[Coordinate-based object records]
────────────────────────────────────────
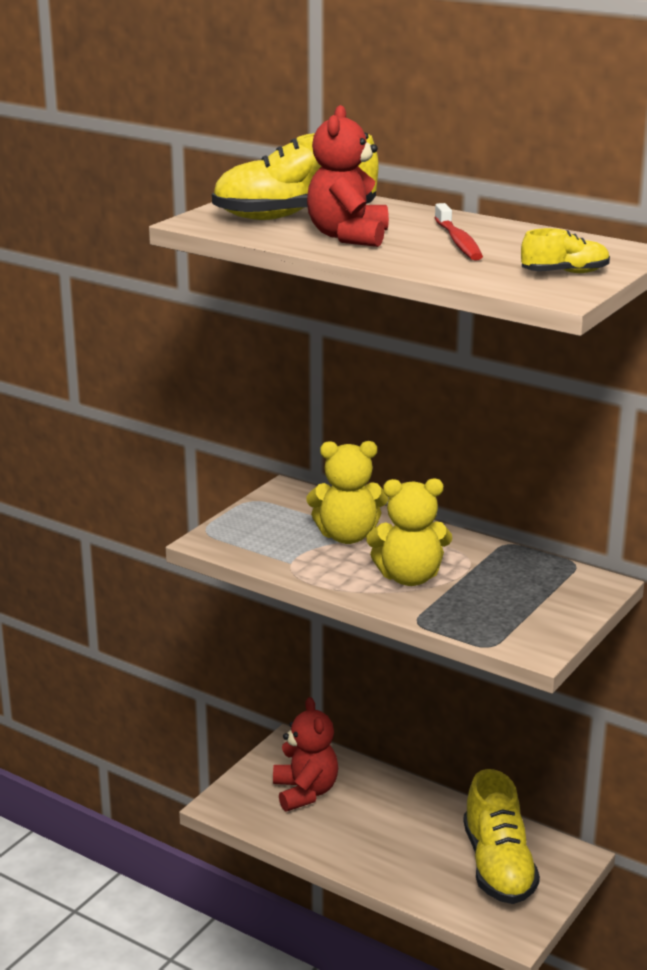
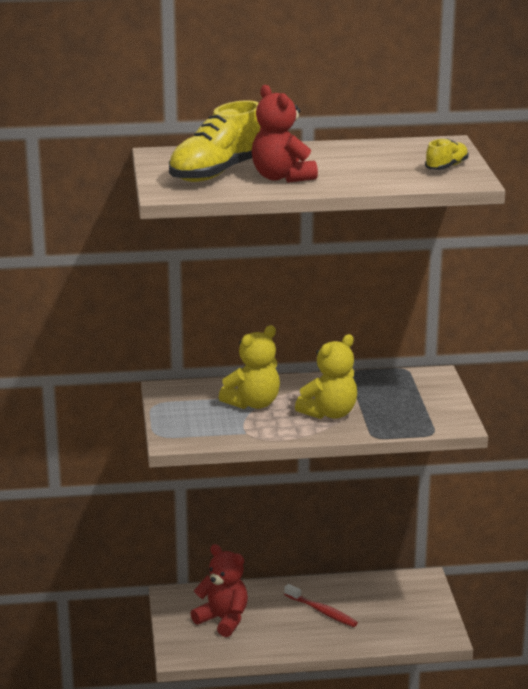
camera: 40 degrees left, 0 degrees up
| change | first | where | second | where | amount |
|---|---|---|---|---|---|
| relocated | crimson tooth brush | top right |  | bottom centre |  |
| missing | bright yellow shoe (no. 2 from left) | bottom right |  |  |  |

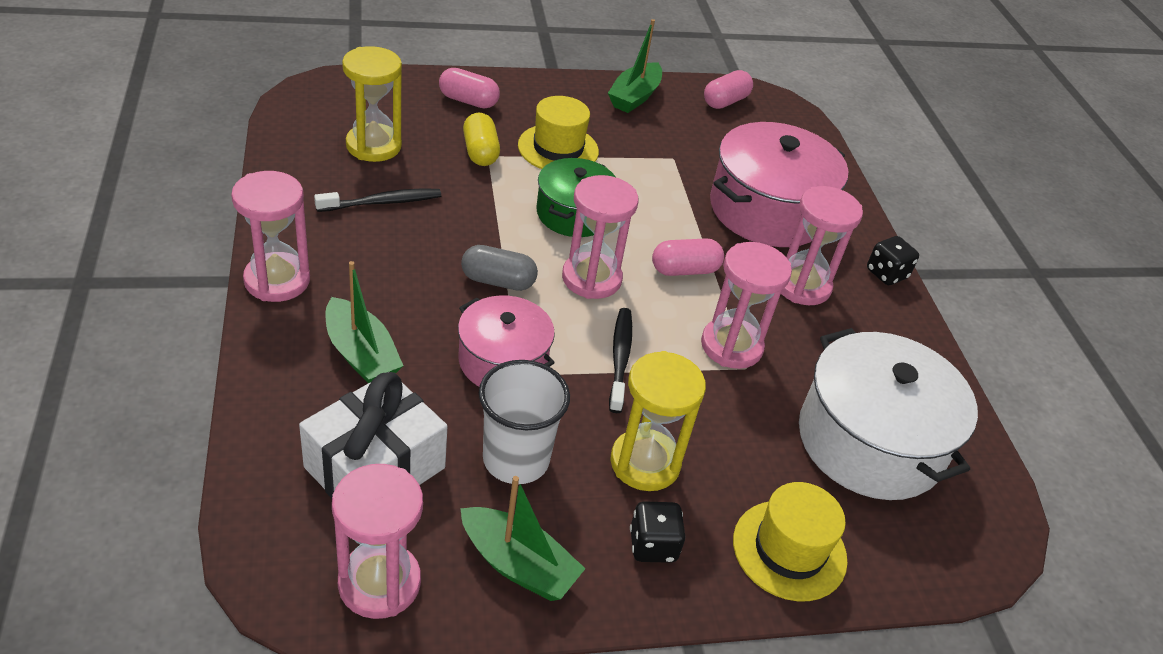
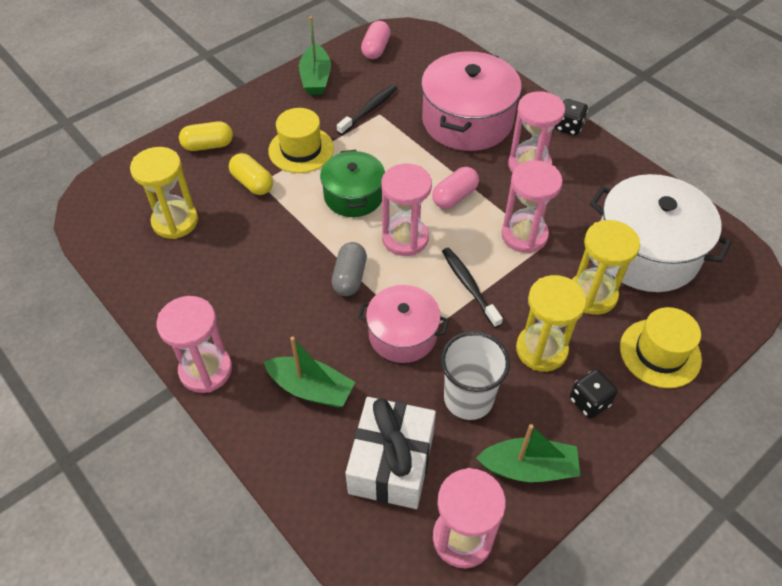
camera: 25 degrees left, 10 degrees up
| change | first | where | second | where | amount |
|---|---|---|---|---|---|
| colour | pink pill (no. 1 from left) | top centre | bright yellow pill (no. 1 from left) | top left |  |
| spun | gray pill | centre |  | centre | 60 degrees counterclockwise |
| relocated | ebony tooth brush (no. 1 from left) | top left |  | top centre |  |
| appeared |  |  | bright yellow hourglass (no. 3 from left) | middle right |  |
────────────────────────────────────────
The whole of the data above needs retyping exactly, with pictures omitted.

camera: 40 degrees left, 0 degrees up
| change | first | where | second | where | amount |
|---|---|---|---|---|---|
| relocated | crimson tooth brush | top right |  | bottom centre |  |
| missing | bright yellow shoe (no. 2 from left) | bottom right |  |  |  |

camera: 25 degrees left, 10 degrees up
| change | first | where | second | where | amount |
|---|---|---|---|---|---|
| colour | pink pill (no. 1 from left) | top centre | bright yellow pill (no. 1 from left) | top left |  |
| spun | gray pill | centre |  | centre | 60 degrees counterclockwise |
| relocated | ebony tooth brush (no. 1 from left) | top left |  | top centre |  |
| appeared |  |  | bright yellow hourglass (no. 3 from left) | middle right |  |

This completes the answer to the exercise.